_WHAT THE TASK REQUIRES:_
From the data below, report how many lines contain the word "pomarańczowy", giving the number and nothing else.

-- -- --

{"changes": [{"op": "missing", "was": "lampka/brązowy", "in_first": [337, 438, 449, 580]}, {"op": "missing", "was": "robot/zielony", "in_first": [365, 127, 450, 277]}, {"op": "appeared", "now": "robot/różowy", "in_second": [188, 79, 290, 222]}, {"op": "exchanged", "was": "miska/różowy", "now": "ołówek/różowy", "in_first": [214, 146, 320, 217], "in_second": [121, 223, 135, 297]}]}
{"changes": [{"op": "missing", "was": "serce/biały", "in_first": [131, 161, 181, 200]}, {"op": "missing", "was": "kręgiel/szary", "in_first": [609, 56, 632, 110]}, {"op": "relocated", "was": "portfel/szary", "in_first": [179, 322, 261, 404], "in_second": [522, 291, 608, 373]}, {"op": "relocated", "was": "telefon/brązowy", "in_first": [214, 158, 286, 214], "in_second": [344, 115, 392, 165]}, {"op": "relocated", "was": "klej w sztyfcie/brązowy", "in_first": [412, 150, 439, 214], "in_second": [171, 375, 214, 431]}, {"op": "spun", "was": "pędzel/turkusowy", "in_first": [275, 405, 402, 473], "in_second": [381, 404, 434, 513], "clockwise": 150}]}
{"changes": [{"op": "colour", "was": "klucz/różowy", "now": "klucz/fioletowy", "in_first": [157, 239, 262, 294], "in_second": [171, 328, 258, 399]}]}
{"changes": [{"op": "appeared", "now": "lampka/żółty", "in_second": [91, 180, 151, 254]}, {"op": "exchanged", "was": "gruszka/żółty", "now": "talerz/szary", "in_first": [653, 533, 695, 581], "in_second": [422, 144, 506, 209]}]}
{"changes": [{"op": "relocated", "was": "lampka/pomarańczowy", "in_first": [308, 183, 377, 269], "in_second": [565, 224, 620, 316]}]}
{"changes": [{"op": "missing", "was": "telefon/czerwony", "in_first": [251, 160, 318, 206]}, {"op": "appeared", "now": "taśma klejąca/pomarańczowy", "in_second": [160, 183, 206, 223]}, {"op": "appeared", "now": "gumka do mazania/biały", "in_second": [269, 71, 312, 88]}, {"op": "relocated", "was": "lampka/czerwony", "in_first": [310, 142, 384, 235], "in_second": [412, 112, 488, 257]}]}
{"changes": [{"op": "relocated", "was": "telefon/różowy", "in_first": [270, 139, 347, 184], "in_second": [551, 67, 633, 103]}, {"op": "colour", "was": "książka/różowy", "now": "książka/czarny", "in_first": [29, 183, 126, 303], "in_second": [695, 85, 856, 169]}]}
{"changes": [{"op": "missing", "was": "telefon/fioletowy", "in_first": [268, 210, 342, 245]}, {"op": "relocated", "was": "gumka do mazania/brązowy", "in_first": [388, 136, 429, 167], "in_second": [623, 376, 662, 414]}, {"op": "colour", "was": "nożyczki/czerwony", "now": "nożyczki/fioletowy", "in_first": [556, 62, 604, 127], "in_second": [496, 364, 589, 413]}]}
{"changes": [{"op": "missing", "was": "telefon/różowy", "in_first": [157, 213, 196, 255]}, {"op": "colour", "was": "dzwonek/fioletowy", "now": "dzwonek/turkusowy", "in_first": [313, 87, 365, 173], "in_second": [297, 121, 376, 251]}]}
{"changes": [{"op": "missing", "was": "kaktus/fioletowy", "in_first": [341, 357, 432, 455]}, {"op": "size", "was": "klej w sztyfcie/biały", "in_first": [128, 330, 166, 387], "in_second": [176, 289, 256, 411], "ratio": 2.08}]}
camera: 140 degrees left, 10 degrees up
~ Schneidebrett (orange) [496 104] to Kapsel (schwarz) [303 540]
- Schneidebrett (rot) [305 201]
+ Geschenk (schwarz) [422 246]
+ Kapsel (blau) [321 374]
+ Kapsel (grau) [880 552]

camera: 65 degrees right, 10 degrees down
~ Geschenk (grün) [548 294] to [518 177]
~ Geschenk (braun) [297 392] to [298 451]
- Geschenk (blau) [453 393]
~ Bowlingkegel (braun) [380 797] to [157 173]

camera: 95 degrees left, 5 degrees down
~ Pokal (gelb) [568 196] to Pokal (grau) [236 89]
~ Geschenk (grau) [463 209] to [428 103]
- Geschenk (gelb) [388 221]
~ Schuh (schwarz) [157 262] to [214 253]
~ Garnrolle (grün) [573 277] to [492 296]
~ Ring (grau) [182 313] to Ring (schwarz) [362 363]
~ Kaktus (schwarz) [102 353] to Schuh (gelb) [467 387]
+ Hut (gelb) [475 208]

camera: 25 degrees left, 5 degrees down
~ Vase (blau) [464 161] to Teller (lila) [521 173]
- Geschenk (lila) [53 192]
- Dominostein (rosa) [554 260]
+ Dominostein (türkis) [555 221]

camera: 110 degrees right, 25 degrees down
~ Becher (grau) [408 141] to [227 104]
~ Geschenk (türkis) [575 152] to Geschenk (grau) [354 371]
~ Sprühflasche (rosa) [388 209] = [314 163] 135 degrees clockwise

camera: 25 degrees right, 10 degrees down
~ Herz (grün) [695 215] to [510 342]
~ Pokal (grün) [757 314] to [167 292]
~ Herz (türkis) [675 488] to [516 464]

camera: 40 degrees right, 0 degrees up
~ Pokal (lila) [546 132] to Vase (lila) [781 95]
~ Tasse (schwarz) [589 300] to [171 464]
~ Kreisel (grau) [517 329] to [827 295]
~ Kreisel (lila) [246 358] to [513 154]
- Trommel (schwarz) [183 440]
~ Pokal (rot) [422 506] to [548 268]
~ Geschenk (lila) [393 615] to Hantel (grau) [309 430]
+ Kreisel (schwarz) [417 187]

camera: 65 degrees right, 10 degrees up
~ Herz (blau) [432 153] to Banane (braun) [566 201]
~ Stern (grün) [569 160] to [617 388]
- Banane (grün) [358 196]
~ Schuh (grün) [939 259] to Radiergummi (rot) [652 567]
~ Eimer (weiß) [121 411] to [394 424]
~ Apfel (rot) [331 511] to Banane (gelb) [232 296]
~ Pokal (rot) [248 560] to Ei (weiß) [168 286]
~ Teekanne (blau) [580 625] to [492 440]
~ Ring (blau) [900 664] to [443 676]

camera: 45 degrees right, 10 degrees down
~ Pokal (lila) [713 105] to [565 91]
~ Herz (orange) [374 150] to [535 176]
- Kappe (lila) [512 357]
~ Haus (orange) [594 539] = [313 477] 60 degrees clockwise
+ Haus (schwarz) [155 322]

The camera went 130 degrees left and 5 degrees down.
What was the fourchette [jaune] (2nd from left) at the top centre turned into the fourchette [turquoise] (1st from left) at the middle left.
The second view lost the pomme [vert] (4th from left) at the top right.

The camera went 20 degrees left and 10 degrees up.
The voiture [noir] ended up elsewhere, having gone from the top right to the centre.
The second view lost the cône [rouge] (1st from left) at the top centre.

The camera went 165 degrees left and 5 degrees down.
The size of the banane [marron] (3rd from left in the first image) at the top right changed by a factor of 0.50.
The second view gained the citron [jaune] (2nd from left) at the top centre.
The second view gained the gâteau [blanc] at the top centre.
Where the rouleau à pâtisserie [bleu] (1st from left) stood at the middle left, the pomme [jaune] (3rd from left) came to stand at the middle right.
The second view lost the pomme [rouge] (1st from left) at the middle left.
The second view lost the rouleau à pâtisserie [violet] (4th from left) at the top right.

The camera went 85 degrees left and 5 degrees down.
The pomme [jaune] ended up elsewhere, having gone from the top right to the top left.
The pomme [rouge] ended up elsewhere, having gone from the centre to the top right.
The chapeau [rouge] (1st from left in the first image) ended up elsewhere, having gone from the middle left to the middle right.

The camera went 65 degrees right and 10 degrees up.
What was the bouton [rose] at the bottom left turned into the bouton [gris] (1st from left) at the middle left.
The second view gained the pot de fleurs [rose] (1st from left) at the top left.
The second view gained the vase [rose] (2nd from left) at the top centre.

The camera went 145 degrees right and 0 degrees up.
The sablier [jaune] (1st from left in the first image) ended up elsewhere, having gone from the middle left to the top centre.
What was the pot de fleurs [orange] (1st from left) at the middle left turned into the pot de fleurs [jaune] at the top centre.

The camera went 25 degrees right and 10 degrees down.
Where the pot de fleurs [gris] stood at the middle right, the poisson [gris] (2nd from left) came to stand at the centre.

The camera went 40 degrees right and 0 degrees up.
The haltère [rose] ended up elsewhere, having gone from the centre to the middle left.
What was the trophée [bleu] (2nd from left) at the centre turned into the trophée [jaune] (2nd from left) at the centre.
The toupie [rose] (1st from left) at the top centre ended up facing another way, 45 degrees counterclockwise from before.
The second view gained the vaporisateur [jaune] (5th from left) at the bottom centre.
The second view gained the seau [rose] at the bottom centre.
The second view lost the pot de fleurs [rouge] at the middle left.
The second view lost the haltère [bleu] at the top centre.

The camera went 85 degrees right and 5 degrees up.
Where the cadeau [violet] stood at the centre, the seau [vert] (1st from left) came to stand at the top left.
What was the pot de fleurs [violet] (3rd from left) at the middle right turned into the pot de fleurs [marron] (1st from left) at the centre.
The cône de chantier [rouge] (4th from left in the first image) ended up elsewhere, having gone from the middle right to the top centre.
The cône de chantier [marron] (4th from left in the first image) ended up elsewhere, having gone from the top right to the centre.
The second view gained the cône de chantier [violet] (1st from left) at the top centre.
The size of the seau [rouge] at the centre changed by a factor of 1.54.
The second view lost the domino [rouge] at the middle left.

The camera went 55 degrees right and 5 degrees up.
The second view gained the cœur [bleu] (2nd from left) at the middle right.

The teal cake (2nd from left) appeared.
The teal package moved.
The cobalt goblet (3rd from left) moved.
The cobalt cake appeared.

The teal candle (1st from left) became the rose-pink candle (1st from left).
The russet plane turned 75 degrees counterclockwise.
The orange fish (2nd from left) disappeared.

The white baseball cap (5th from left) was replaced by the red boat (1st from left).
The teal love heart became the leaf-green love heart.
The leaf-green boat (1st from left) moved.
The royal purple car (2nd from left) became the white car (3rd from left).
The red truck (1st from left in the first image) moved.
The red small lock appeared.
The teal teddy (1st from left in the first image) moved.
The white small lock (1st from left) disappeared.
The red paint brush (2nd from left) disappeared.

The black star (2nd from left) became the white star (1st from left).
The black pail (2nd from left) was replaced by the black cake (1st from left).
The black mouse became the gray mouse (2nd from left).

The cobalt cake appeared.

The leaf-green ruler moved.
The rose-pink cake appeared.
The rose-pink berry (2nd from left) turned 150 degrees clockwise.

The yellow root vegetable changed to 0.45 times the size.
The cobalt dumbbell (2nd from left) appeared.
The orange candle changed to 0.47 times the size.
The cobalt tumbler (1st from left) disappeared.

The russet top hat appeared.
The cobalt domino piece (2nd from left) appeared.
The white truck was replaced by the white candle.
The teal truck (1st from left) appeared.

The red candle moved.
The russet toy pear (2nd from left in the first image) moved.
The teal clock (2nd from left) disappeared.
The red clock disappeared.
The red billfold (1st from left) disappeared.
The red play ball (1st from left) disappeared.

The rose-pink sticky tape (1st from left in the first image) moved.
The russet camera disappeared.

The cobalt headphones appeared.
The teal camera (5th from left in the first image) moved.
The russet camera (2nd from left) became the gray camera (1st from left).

-- -- --

_OUTPUT:_
2